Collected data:
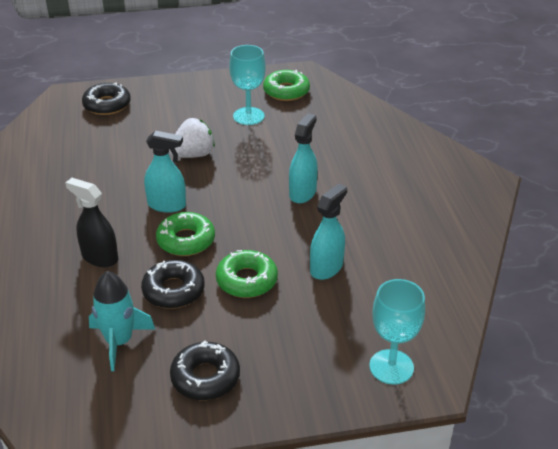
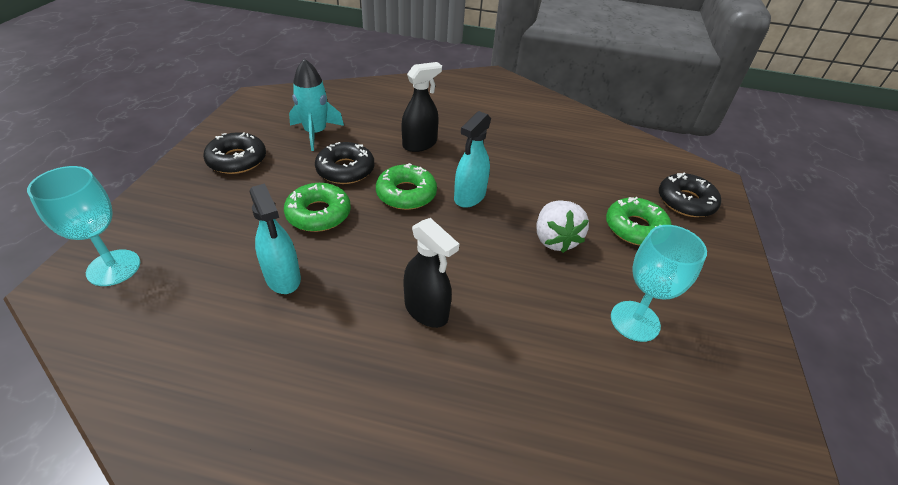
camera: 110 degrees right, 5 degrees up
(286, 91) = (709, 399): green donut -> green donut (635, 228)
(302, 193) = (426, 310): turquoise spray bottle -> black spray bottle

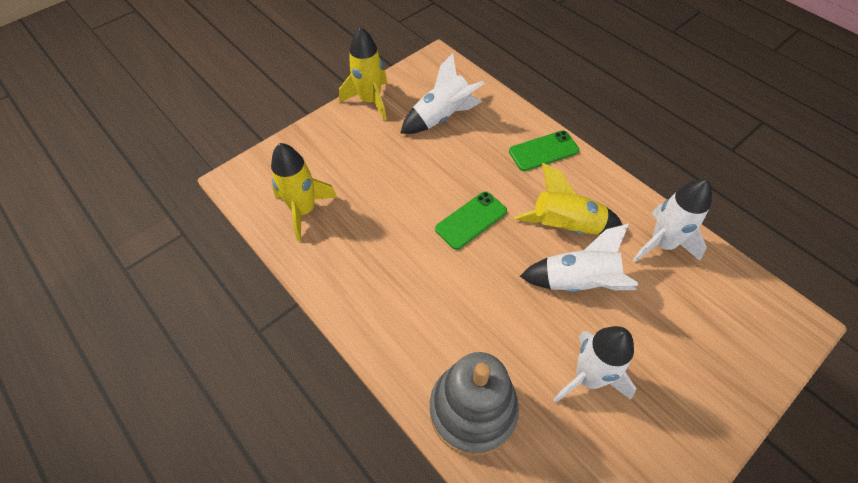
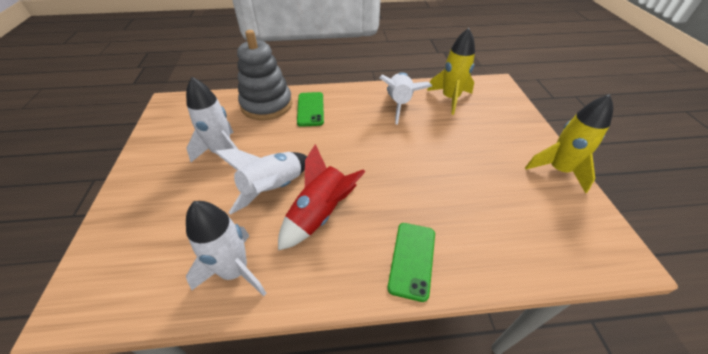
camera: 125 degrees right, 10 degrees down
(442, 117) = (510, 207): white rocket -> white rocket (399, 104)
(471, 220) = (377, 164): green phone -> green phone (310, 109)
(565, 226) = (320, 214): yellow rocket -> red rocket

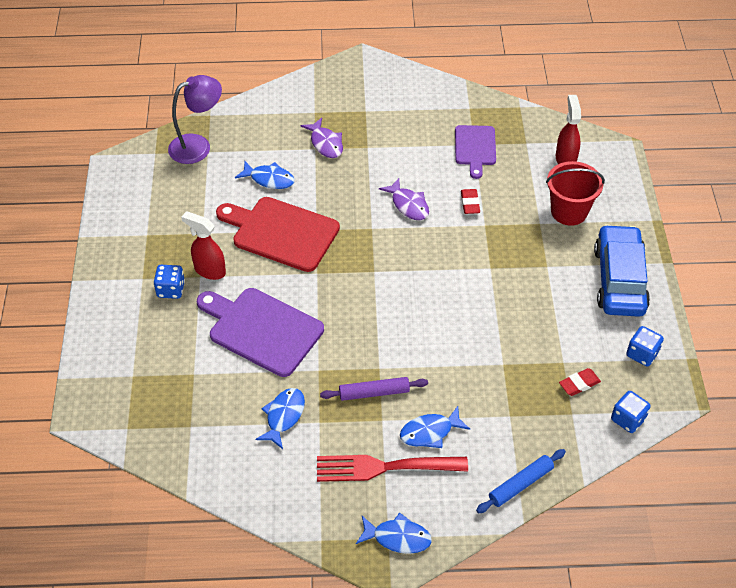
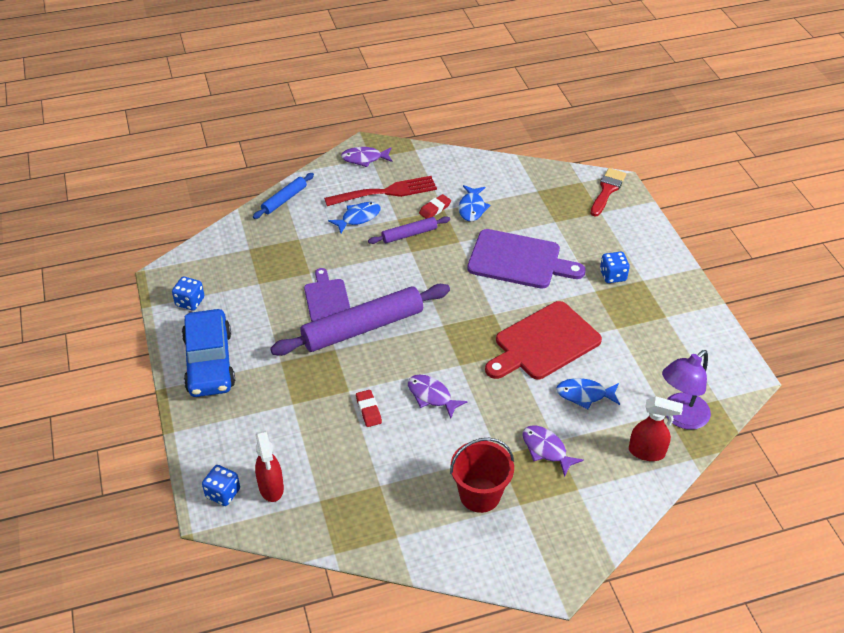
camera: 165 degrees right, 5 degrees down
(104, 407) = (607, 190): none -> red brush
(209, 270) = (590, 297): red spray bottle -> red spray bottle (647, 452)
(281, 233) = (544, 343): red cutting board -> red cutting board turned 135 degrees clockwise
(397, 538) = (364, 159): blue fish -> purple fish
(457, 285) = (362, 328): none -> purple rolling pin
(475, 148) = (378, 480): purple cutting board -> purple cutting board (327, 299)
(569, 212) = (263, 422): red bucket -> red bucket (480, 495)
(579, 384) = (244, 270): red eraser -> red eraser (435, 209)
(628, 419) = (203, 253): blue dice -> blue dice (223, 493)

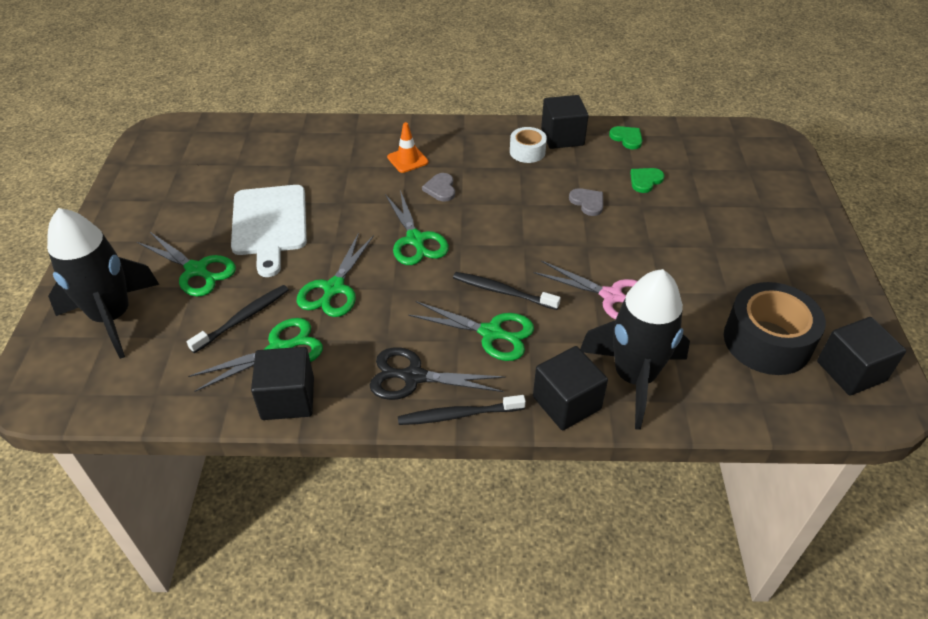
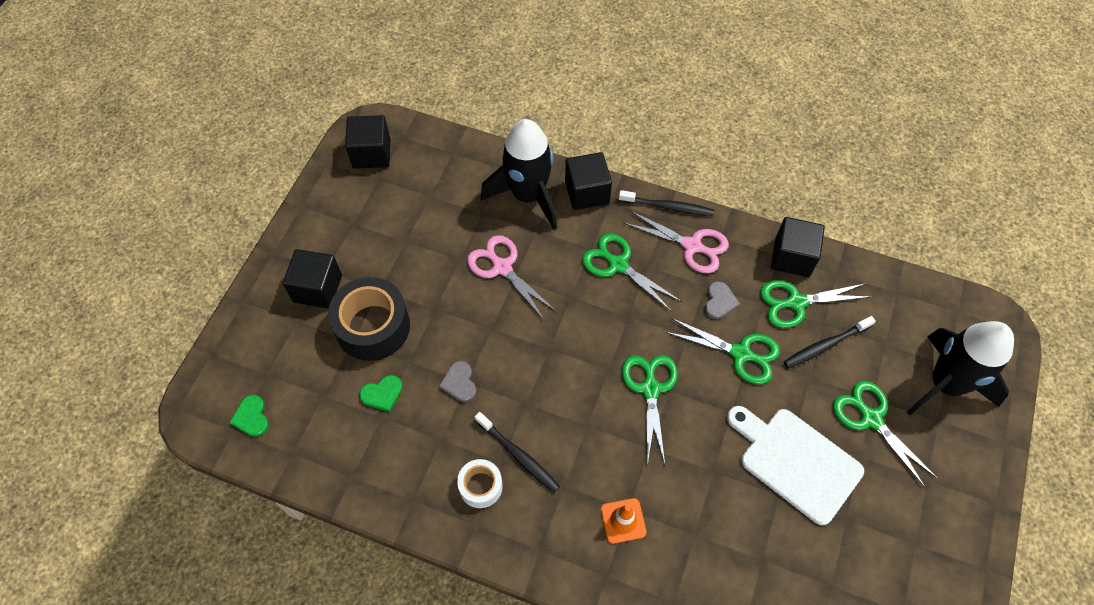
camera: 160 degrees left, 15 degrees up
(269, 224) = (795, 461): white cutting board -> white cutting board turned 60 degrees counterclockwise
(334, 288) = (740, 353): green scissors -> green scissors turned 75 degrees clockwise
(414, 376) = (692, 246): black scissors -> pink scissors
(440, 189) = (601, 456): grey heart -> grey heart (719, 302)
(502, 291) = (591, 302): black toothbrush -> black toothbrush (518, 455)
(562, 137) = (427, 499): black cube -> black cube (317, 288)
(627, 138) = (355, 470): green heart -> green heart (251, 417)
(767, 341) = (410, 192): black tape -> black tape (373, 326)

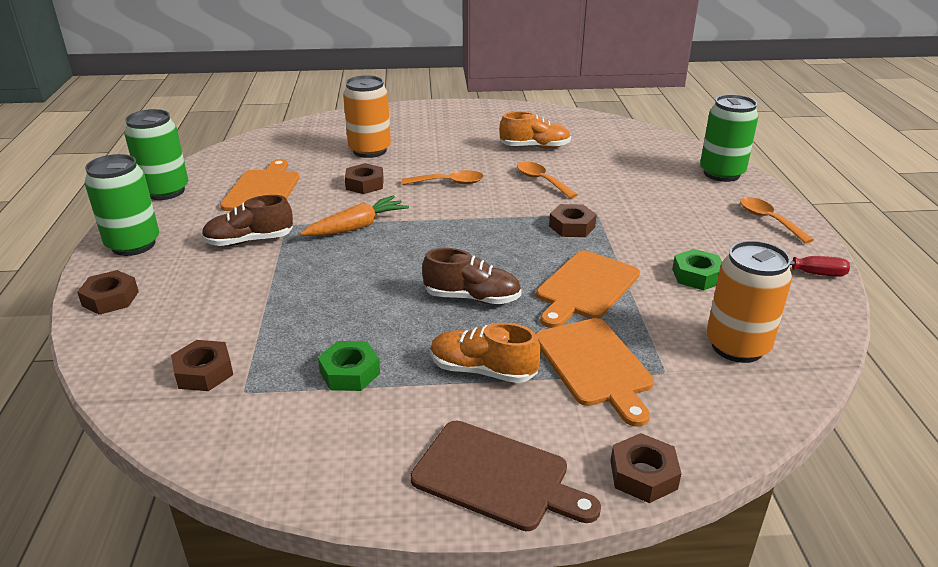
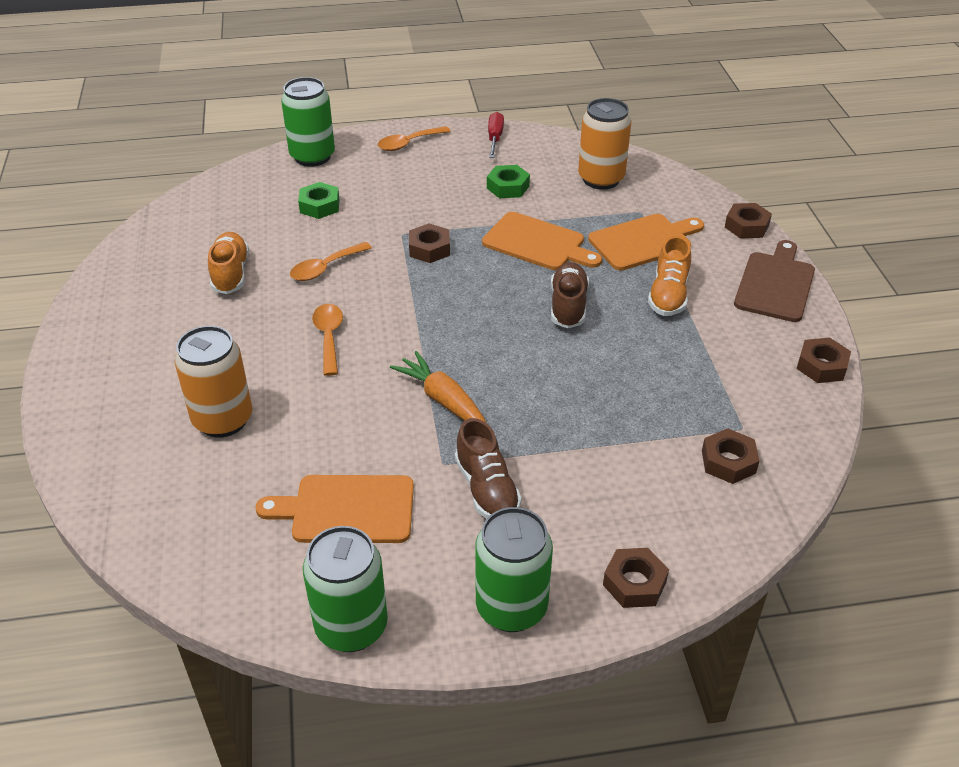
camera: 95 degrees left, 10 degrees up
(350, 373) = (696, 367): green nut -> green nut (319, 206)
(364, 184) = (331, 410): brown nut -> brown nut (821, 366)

WORK REQUEST:
Lines with the word "purple": copy each one from the data above.

ANSWER SECTION:
(397, 538) = (364, 159): blue fish -> purple fish
(457, 285) = (362, 328): none -> purple rolling pin
(475, 148) = (378, 480): purple cutting board -> purple cutting board (327, 299)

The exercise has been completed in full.